● **SOURCE MATERIAL**
====
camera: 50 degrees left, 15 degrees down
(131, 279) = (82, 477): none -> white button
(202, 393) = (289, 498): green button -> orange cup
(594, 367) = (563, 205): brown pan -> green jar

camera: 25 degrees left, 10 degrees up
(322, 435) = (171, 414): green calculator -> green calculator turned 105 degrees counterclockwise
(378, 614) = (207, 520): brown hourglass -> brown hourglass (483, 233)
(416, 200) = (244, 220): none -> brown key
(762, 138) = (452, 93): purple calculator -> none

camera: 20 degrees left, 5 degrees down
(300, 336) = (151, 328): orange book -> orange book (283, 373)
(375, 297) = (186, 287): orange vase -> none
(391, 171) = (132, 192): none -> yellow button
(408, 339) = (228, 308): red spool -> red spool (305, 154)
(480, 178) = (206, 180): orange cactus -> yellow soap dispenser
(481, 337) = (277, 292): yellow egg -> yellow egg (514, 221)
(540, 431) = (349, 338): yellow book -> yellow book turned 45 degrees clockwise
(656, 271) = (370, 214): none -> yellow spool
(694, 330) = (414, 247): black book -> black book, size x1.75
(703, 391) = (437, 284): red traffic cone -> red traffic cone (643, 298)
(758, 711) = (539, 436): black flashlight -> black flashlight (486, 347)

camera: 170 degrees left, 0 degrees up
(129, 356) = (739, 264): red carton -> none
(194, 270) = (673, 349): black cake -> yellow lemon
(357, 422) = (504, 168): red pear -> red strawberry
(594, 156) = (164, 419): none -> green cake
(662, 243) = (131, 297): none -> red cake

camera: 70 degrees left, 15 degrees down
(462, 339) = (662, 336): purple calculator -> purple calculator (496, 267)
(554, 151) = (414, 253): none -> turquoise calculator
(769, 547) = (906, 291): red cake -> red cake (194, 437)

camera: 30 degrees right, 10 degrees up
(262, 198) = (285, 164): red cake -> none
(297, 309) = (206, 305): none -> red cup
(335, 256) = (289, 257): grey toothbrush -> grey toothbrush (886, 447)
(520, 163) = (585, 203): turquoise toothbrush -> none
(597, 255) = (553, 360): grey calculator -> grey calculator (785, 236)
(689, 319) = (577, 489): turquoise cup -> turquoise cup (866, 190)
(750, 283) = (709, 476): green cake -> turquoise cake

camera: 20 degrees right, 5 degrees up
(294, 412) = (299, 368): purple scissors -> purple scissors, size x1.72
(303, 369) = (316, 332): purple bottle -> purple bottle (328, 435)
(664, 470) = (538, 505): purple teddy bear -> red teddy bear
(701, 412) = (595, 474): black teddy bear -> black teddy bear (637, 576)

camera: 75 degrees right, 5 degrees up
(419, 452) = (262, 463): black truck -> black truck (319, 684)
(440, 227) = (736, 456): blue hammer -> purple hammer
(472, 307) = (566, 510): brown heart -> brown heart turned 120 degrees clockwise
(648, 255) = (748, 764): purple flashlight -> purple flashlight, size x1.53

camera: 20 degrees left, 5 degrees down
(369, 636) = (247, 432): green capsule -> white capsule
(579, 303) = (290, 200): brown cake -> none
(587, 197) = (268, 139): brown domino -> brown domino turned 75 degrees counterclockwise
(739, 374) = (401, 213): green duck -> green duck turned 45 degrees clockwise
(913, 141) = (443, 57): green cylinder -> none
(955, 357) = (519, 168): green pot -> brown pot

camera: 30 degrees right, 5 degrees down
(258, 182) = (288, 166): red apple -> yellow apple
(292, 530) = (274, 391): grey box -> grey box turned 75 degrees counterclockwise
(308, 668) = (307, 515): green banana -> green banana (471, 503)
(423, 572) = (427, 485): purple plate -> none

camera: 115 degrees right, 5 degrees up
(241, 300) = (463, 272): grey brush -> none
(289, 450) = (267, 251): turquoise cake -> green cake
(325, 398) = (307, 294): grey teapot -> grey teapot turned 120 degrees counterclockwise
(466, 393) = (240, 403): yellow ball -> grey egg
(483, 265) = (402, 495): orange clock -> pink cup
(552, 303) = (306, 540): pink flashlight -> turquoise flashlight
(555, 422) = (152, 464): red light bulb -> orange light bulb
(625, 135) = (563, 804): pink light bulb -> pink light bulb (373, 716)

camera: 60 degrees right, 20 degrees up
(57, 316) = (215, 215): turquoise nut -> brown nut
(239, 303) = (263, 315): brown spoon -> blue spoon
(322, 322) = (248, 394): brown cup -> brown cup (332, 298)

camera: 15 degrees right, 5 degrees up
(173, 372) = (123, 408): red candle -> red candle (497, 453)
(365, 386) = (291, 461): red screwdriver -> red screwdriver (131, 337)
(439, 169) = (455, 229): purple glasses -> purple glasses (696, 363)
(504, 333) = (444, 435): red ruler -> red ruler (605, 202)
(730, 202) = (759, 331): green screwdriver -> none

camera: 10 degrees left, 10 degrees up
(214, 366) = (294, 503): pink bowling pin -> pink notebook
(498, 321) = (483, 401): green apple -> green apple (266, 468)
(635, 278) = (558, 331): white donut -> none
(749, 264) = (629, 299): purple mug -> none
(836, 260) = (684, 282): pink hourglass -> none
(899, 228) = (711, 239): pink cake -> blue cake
====
● **EXERCISE DETAILS**
Within the listing above, locate the line containing "camera: 15 degrees right, 5 degrees up" and the line containing "(635, 278) = (558, 331): white donut -> none". Reproduce those two lines and all lines between them exactly, with nothing added.

● **EXERCISE RESPONSE**
camera: 15 degrees right, 5 degrees up
(173, 372) = (123, 408): red candle -> red candle (497, 453)
(365, 386) = (291, 461): red screwdriver -> red screwdriver (131, 337)
(439, 169) = (455, 229): purple glasses -> purple glasses (696, 363)
(504, 333) = (444, 435): red ruler -> red ruler (605, 202)
(730, 202) = (759, 331): green screwdriver -> none

camera: 10 degrees left, 10 degrees up
(214, 366) = (294, 503): pink bowling pin -> pink notebook
(498, 321) = (483, 401): green apple -> green apple (266, 468)
(635, 278) = (558, 331): white donut -> none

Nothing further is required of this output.